══ Data

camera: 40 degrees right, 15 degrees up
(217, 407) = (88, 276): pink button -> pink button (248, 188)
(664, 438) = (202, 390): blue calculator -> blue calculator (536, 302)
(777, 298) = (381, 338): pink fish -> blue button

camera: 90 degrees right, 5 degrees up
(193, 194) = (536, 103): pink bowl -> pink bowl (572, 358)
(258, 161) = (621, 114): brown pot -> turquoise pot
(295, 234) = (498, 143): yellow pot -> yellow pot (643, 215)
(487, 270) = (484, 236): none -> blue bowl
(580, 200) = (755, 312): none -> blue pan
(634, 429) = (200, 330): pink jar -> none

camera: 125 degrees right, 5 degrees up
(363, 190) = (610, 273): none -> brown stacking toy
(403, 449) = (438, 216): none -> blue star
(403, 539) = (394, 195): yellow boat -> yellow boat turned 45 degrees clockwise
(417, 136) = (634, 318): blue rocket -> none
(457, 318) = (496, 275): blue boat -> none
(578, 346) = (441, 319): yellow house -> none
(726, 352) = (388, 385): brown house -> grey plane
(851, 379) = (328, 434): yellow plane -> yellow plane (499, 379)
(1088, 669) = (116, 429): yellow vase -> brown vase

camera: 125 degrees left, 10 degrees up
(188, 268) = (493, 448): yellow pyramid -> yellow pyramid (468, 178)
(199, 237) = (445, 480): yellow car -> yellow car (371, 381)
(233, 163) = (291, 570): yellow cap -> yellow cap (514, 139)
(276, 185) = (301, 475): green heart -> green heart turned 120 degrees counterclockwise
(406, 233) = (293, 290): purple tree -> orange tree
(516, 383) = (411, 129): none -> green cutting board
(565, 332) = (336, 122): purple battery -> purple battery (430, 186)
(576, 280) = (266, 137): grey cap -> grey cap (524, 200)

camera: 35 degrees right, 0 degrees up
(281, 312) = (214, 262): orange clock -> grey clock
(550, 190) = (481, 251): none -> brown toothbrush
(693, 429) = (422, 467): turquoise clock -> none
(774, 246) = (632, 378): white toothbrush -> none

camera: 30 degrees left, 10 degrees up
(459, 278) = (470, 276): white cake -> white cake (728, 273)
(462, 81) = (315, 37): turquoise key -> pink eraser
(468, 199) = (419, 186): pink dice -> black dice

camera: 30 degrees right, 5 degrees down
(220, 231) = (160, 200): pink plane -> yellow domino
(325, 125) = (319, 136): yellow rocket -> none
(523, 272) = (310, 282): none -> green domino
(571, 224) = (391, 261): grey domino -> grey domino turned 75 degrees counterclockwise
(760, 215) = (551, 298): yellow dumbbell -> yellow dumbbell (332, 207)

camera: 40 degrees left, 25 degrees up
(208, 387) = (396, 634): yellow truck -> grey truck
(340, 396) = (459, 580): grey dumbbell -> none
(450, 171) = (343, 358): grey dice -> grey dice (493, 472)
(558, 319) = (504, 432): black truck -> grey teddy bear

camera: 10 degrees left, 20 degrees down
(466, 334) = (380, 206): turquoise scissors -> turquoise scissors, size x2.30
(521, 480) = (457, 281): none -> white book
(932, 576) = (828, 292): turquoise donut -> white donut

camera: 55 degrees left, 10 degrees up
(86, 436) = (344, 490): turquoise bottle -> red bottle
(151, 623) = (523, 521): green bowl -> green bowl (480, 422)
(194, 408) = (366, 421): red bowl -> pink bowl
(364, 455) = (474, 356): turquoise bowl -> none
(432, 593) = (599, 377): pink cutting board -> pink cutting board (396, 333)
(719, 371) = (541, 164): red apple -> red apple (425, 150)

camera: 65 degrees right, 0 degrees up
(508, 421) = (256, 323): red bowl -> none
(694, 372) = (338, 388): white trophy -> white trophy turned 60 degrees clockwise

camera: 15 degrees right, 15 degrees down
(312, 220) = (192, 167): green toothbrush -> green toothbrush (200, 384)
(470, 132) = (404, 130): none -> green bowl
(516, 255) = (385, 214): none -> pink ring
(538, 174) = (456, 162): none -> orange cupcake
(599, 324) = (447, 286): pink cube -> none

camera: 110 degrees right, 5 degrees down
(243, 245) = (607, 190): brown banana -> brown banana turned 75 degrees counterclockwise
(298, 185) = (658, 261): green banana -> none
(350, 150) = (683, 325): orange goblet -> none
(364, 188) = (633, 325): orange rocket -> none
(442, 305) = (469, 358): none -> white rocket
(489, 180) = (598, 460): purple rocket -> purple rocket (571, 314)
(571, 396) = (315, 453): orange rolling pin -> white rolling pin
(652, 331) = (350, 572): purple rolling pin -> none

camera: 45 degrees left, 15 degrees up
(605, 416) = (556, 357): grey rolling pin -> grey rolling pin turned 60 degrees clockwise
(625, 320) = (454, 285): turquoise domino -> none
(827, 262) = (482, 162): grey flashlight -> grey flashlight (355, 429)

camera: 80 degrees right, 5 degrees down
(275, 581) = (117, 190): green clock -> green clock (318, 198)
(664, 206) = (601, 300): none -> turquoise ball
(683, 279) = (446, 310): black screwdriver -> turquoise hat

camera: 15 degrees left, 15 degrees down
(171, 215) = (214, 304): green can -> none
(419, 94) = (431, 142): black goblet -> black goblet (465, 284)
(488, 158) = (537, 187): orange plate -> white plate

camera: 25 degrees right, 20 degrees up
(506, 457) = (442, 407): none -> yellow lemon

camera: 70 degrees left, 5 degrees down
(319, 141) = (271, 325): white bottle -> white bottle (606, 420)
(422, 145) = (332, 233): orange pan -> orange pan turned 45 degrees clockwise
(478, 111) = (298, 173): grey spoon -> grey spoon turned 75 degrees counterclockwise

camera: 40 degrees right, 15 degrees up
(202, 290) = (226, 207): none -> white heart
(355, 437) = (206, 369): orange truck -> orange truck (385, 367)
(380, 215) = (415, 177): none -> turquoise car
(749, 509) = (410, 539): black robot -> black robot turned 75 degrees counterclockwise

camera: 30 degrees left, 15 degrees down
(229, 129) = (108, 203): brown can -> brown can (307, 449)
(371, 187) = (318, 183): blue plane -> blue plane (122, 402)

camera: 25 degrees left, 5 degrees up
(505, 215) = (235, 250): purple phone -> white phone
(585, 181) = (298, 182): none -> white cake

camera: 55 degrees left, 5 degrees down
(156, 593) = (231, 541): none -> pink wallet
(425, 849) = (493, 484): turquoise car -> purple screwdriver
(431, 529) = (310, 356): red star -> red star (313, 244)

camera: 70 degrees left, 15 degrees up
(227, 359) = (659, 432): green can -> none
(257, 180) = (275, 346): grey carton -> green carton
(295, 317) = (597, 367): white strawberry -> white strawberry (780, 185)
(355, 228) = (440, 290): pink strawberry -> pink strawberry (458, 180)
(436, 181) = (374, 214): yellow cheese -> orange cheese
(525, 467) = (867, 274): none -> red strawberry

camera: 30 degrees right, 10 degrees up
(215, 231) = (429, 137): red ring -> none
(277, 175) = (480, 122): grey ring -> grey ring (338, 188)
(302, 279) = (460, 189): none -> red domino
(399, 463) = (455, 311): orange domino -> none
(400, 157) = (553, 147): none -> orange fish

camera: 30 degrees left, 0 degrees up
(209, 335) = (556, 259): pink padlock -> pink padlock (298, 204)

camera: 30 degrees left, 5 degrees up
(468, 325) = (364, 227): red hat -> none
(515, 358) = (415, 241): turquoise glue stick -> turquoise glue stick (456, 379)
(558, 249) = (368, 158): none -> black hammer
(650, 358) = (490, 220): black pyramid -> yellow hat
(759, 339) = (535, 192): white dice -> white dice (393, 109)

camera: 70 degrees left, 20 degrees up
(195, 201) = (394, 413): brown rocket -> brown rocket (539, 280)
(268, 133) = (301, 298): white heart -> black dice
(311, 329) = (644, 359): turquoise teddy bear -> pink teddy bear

════

What is required.
Every line with the string "plane" in the material should be returned.

Answer to the problem.
(726, 352) = (388, 385): brown house -> grey plane
(851, 379) = (328, 434): yellow plane -> yellow plane (499, 379)
(220, 231) = (160, 200): pink plane -> yellow domino
(371, 187) = (318, 183): blue plane -> blue plane (122, 402)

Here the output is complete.